== Aim of the task ==
Every entry is to be returned as it stands, apart from the pictures.

== Data ==
______________________________
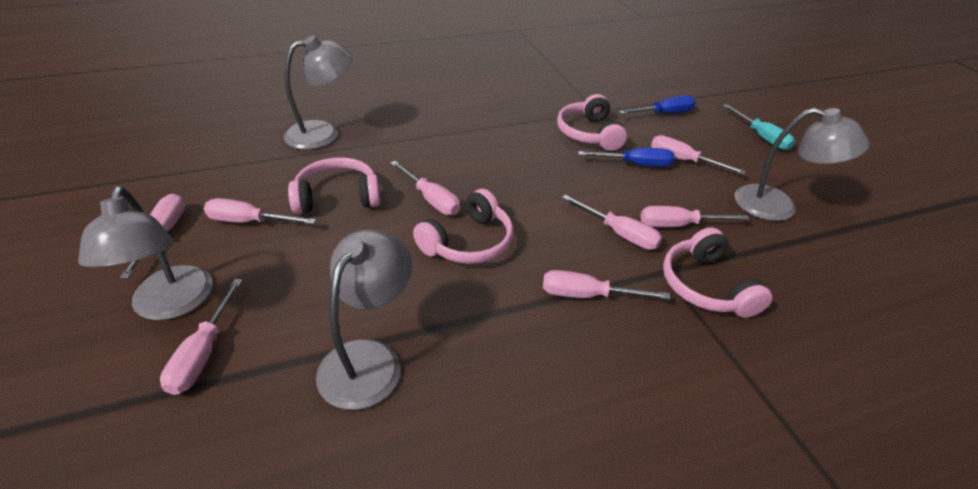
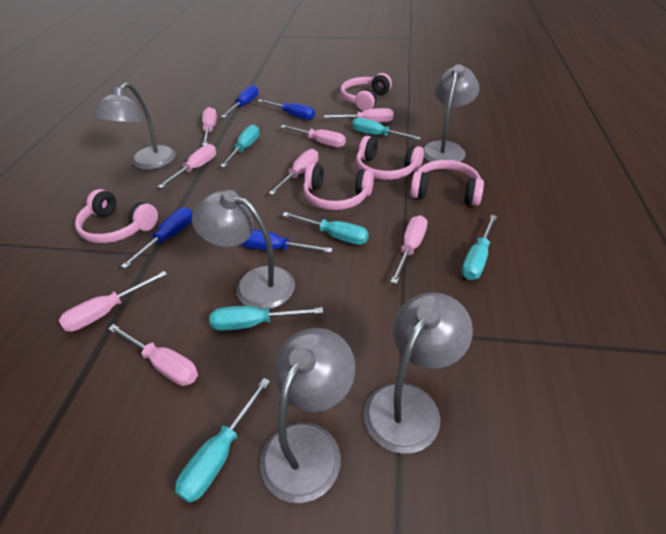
blue screwdriver: [578,148,675,167] [619,96,696,114] = 2 -> [121,207,193,269] [221,85,259,118] [241,229,333,253] [258,99,315,120] = 4
grey lamp: [78,186,213,320] [284,36,353,150] [316,230,412,410] [734,108,870,221] = 4 -> [94,83,176,170] [192,190,295,309] [260,328,355,503] [364,292,473,454] [423,64,479,162] = 5
pink headphones: [288,157,380,214] [413,189,513,264] [557,94,627,151] [663,227,773,318] = 4 -> [75,189,158,243] [303,163,374,210] [340,73,392,111] [356,136,424,180] [410,160,484,206] = 5
turquoise screwdriver: [723,104,795,150] = 1 -> [175,378,270,503] [209,306,323,331] [220,125,260,167] [282,212,369,245] [352,118,421,140] [462,215,497,280] = 6

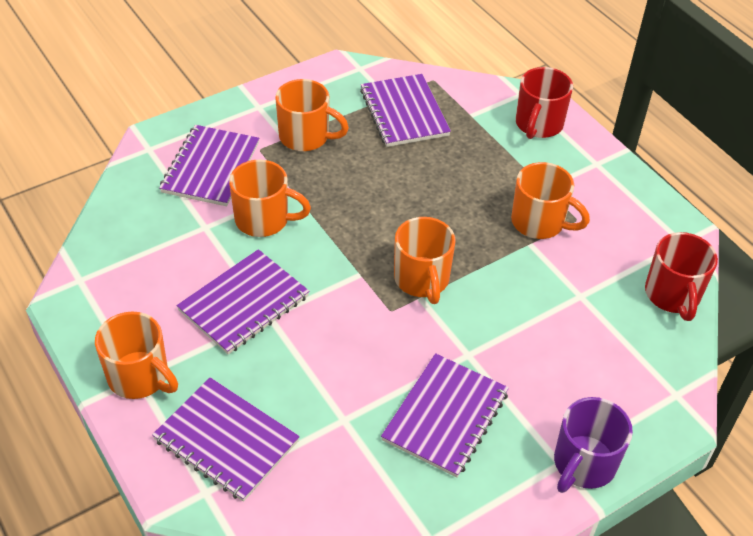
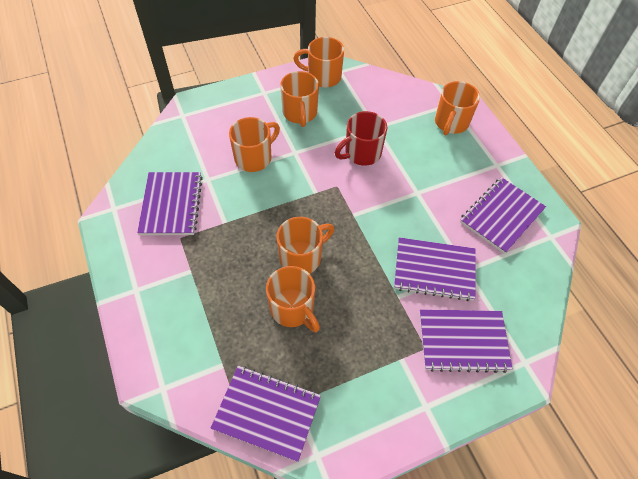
orange mug: [95,312,178,399] [229,159,311,237] [275,79,349,151] [394,217,456,304] [511,162,590,239] = 5 -> [229,117,280,172] [266,266,320,332] [277,217,334,274] [280,71,319,127] [293,37,344,88] [435,81,480,135] = 6
purple mug: [554,397,633,493] = 1 -> none = 0
red mug: [516,67,573,139] [645,232,718,321] = 2 -> [335,111,387,166] = 1

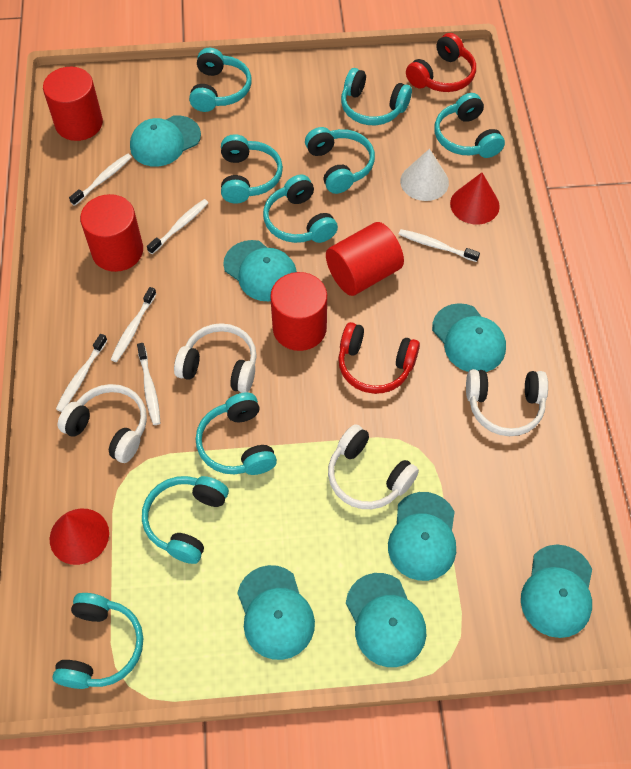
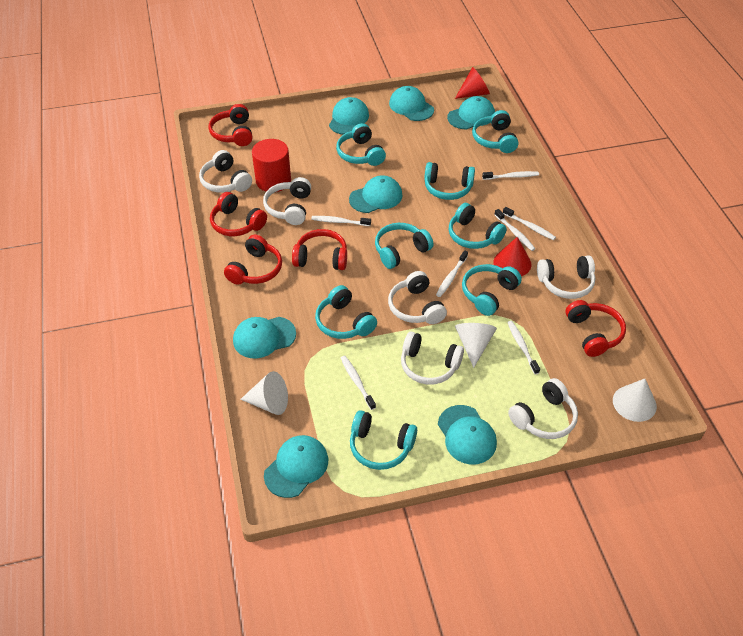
red cylinder: [43,67,103,141] [80,194,143,272] [270,272,327,351] [326,222,404,296] = 4 -> [252,139,291,192] = 1
red headphones: [338,322,420,394] [406,33,476,92] = 2 -> [209,104,253,146] [210,192,267,236] [224,235,282,285] [292,229,347,270] [565,300,626,357] = 5
turquoise headphones: [53,593,143,689] [142,476,229,564] [189,48,252,112] [196,392,277,475] [221,134,283,204] [263,174,338,243] [305,127,375,194] [341,68,412,125] [435,93,505,158] = 9 -> [315,285,377,339] [336,123,386,166] [350,410,417,470] [375,223,433,269] [424,162,475,200] [449,203,507,249] [462,264,522,316] [472,110,518,153] = 8
white cone: [400,149,449,201] = 1 -> [240,371,288,415] [455,323,497,368] [613,379,657,422] = 3
white headphones: [58,384,147,463] [174,323,257,393] [328,424,419,509] [466,369,548,436] = 4 -> [199,150,252,193] [263,177,311,225] [388,271,447,324] [401,331,464,385] [508,378,578,439] [537,255,595,299] = 6
white toothbrush: [56,334,108,412] [69,153,132,206] [111,287,157,362] [137,343,160,425] [147,199,209,254] [399,229,480,262] = 6 -> [311,216,371,226] [341,356,376,410] [436,250,468,297] [482,171,539,180] [494,209,535,251] [503,207,556,240] [507,321,540,375] = 7

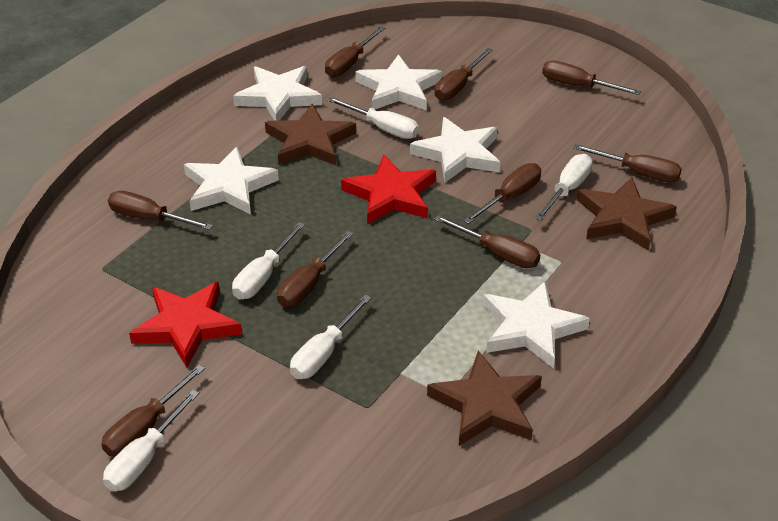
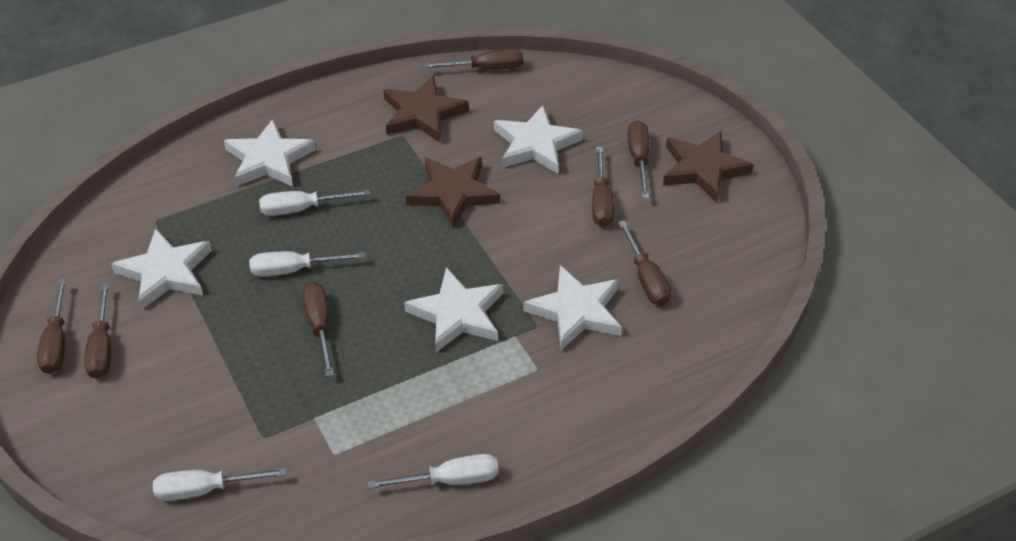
brown screwdriver: [101,365,205,457] [108,191,213,230] [277,231,354,307] [325,26,385,77] [434,215,540,268] [435,48,493,101] [463,163,541,224] [542,61,641,95] [573,144,682,183] = 9 -> [37,279,66,374] [84,283,111,379] [303,282,334,377] [424,49,523,70] [592,147,614,227] [618,221,671,306] [627,120,649,198] = 7
red star: [129,282,242,368] [341,155,436,224] = 2 -> none = 0
white screwdriver: [103,390,199,492] [232,222,305,300] [290,295,372,379] [327,97,419,139] [534,154,593,221] = 5 -> [153,468,286,501] [249,251,365,277] [259,189,370,216] [368,454,499,489] = 4

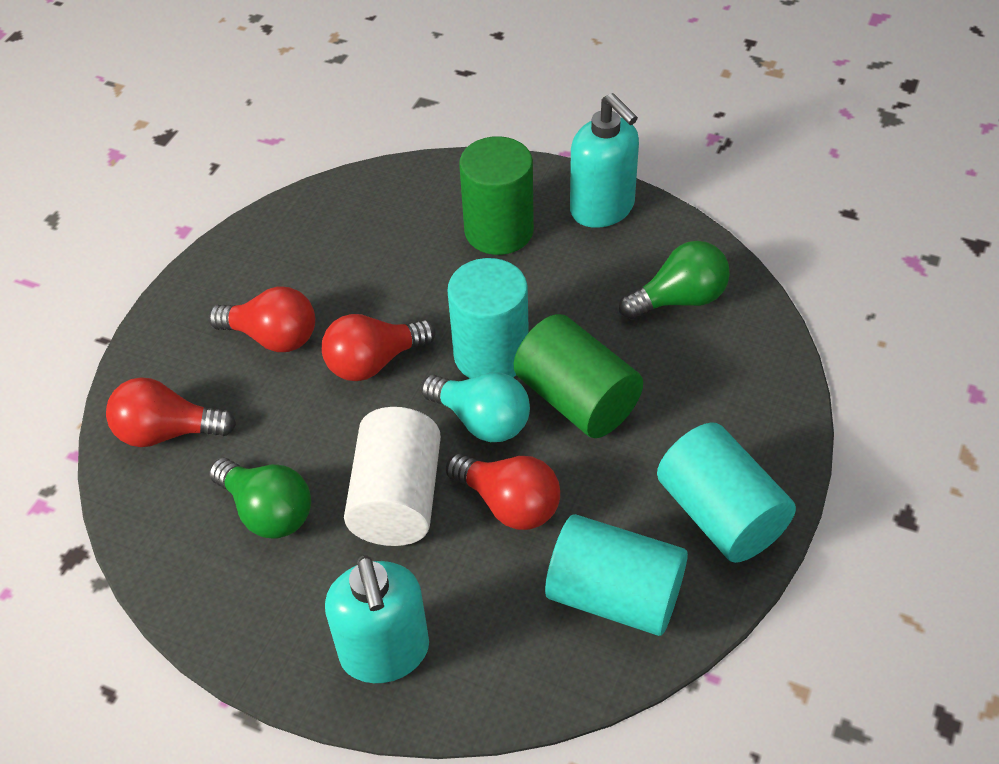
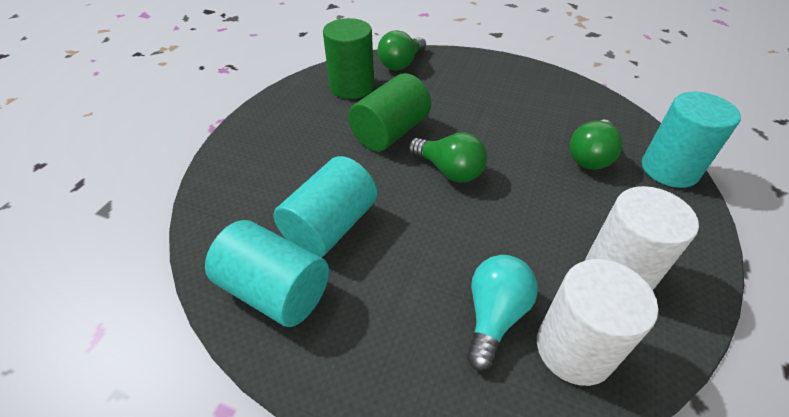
green light bulb: [209,458,311,539] [619,241,730,319] = 2 -> [378,30,426,70] [409,132,487,183] [569,119,623,170] = 3
red light bulb: [106,377,236,447] [208,286,315,352] [322,314,436,381] [446,454,560,530] = 4 -> none = 0
turquoise soap dispenser: [325,555,429,683] [570,93,639,228] = 2 -> none = 0
white cylinder: [344,407,441,546] = 1 -> [537,259,658,386] [585,186,699,290] = 2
______________________________
== Result below ==
blue screwdriver: [578,148,675,167] [619,96,696,114] = 2 -> [121,207,193,269] [221,85,259,118] [241,229,333,253] [258,99,315,120] = 4
grey lamp: [78,186,213,320] [284,36,353,150] [316,230,412,410] [734,108,870,221] = 4 -> [94,83,176,170] [192,190,295,309] [260,328,355,503] [364,292,473,454] [423,64,479,162] = 5
pink headphones: [288,157,380,214] [413,189,513,264] [557,94,627,151] [663,227,773,318] = 4 -> [75,189,158,243] [303,163,374,210] [340,73,392,111] [356,136,424,180] [410,160,484,206] = 5
turquoise screwdriver: [723,104,795,150] = 1 -> [175,378,270,503] [209,306,323,331] [220,125,260,167] [282,212,369,245] [352,118,421,140] [462,215,497,280] = 6

orange mug: [95,312,178,399] [229,159,311,237] [275,79,349,151] [394,217,456,304] [511,162,590,239] = 5 -> [229,117,280,172] [266,266,320,332] [277,217,334,274] [280,71,319,127] [293,37,344,88] [435,81,480,135] = 6
purple mug: [554,397,633,493] = 1 -> none = 0
red mug: [516,67,573,139] [645,232,718,321] = 2 -> [335,111,387,166] = 1

red cylinder: [43,67,103,141] [80,194,143,272] [270,272,327,351] [326,222,404,296] = 4 -> [252,139,291,192] = 1
red headphones: [338,322,420,394] [406,33,476,92] = 2 -> [209,104,253,146] [210,192,267,236] [224,235,282,285] [292,229,347,270] [565,300,626,357] = 5
turquoise headphones: [53,593,143,689] [142,476,229,564] [189,48,252,112] [196,392,277,475] [221,134,283,204] [263,174,338,243] [305,127,375,194] [341,68,412,125] [435,93,505,158] = 9 -> [315,285,377,339] [336,123,386,166] [350,410,417,470] [375,223,433,269] [424,162,475,200] [449,203,507,249] [462,264,522,316] [472,110,518,153] = 8
white cone: [400,149,449,201] = 1 -> [240,371,288,415] [455,323,497,368] [613,379,657,422] = 3
white headphones: [58,384,147,463] [174,323,257,393] [328,424,419,509] [466,369,548,436] = 4 -> [199,150,252,193] [263,177,311,225] [388,271,447,324] [401,331,464,385] [508,378,578,439] [537,255,595,299] = 6
white toothbrush: [56,334,108,412] [69,153,132,206] [111,287,157,362] [137,343,160,425] [147,199,209,254] [399,229,480,262] = 6 -> [311,216,371,226] [341,356,376,410] [436,250,468,297] [482,171,539,180] [494,209,535,251] [503,207,556,240] [507,321,540,375] = 7

brown screwdriver: [101,365,205,457] [108,191,213,230] [277,231,354,307] [325,26,385,77] [434,215,540,268] [435,48,493,101] [463,163,541,224] [542,61,641,95] [573,144,682,183] = 9 -> [37,279,66,374] [84,283,111,379] [303,282,334,377] [424,49,523,70] [592,147,614,227] [618,221,671,306] [627,120,649,198] = 7
red star: [129,282,242,368] [341,155,436,224] = 2 -> none = 0
white screwdriver: [103,390,199,492] [232,222,305,300] [290,295,372,379] [327,97,419,139] [534,154,593,221] = 5 -> [153,468,286,501] [249,251,365,277] [259,189,370,216] [368,454,499,489] = 4

green light bulb: [209,458,311,539] [619,241,730,319] = 2 -> [378,30,426,70] [409,132,487,183] [569,119,623,170] = 3
red light bulb: [106,377,236,447] [208,286,315,352] [322,314,436,381] [446,454,560,530] = 4 -> none = 0
turquoise soap dispenser: [325,555,429,683] [570,93,639,228] = 2 -> none = 0
white cylinder: [344,407,441,546] = 1 -> [537,259,658,386] [585,186,699,290] = 2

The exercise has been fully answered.